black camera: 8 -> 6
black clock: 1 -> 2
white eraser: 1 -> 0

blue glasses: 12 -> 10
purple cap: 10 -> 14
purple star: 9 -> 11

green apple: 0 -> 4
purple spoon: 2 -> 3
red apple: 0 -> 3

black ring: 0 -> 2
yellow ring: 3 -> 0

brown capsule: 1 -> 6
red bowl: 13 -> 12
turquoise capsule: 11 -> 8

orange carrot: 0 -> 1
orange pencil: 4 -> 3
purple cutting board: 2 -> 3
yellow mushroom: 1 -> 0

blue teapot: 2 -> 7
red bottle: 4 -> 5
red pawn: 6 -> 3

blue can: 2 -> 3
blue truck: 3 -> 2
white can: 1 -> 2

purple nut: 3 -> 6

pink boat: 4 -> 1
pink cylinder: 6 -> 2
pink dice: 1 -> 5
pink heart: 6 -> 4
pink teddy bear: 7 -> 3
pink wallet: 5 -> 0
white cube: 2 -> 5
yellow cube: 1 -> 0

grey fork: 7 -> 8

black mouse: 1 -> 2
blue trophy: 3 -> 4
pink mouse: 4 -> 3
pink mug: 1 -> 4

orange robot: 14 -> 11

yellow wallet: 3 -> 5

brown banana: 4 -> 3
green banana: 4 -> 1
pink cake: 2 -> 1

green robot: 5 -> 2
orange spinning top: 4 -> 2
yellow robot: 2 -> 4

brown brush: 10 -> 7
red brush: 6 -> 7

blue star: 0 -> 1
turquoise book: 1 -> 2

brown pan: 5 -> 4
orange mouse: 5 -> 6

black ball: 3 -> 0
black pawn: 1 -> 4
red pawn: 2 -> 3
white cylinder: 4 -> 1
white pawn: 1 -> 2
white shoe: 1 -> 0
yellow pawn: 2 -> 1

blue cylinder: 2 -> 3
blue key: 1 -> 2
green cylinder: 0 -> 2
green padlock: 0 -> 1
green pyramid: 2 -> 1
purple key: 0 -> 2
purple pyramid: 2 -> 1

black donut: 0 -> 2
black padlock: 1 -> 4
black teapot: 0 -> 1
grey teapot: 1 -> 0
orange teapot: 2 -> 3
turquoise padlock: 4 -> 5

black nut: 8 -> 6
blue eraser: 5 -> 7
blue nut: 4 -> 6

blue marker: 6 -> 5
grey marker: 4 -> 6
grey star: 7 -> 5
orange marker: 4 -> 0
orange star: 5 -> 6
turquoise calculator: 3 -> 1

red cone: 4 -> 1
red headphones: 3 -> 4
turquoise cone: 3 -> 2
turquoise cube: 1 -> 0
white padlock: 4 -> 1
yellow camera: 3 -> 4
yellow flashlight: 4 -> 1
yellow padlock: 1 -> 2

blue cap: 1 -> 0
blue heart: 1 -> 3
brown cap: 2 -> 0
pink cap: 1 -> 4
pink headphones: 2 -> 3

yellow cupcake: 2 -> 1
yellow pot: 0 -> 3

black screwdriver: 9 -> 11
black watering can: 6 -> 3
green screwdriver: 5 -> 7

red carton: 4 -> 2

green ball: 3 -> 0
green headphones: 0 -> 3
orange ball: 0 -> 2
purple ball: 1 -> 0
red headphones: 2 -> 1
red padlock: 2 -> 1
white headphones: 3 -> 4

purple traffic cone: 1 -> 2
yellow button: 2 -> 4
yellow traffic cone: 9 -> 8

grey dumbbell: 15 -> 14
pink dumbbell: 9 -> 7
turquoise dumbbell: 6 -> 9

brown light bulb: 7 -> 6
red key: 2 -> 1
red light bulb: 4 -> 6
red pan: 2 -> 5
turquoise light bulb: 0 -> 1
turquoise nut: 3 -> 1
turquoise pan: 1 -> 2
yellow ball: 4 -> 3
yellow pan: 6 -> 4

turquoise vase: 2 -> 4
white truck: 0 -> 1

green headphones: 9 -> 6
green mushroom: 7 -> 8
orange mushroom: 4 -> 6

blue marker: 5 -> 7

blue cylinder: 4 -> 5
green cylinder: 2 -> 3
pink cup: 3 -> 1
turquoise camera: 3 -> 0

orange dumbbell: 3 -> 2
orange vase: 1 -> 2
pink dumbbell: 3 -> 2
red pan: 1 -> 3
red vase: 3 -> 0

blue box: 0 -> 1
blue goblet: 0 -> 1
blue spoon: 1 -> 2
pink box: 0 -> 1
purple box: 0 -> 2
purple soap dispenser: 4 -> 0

Problem to solve –
Could you retype exactly the lines above, starting at the line that contains "pink boat: 4 -> 1" and ending at the line that contains "turquoise cone: 3 -> 2", and nothing more?

Task output –
pink boat: 4 -> 1
pink cylinder: 6 -> 2
pink dice: 1 -> 5
pink heart: 6 -> 4
pink teddy bear: 7 -> 3
pink wallet: 5 -> 0
white cube: 2 -> 5
yellow cube: 1 -> 0

grey fork: 7 -> 8

black mouse: 1 -> 2
blue trophy: 3 -> 4
pink mouse: 4 -> 3
pink mug: 1 -> 4

orange robot: 14 -> 11

yellow wallet: 3 -> 5

brown banana: 4 -> 3
green banana: 4 -> 1
pink cake: 2 -> 1

green robot: 5 -> 2
orange spinning top: 4 -> 2
yellow robot: 2 -> 4

brown brush: 10 -> 7
red brush: 6 -> 7

blue star: 0 -> 1
turquoise book: 1 -> 2

brown pan: 5 -> 4
orange mouse: 5 -> 6

black ball: 3 -> 0
black pawn: 1 -> 4
red pawn: 2 -> 3
white cylinder: 4 -> 1
white pawn: 1 -> 2
white shoe: 1 -> 0
yellow pawn: 2 -> 1

blue cylinder: 2 -> 3
blue key: 1 -> 2
green cylinder: 0 -> 2
green padlock: 0 -> 1
green pyramid: 2 -> 1
purple key: 0 -> 2
purple pyramid: 2 -> 1

black donut: 0 -> 2
black padlock: 1 -> 4
black teapot: 0 -> 1
grey teapot: 1 -> 0
orange teapot: 2 -> 3
turquoise padlock: 4 -> 5

black nut: 8 -> 6
blue eraser: 5 -> 7
blue nut: 4 -> 6

blue marker: 6 -> 5
grey marker: 4 -> 6
grey star: 7 -> 5
orange marker: 4 -> 0
orange star: 5 -> 6
turquoise calculator: 3 -> 1

red cone: 4 -> 1
red headphones: 3 -> 4
turquoise cone: 3 -> 2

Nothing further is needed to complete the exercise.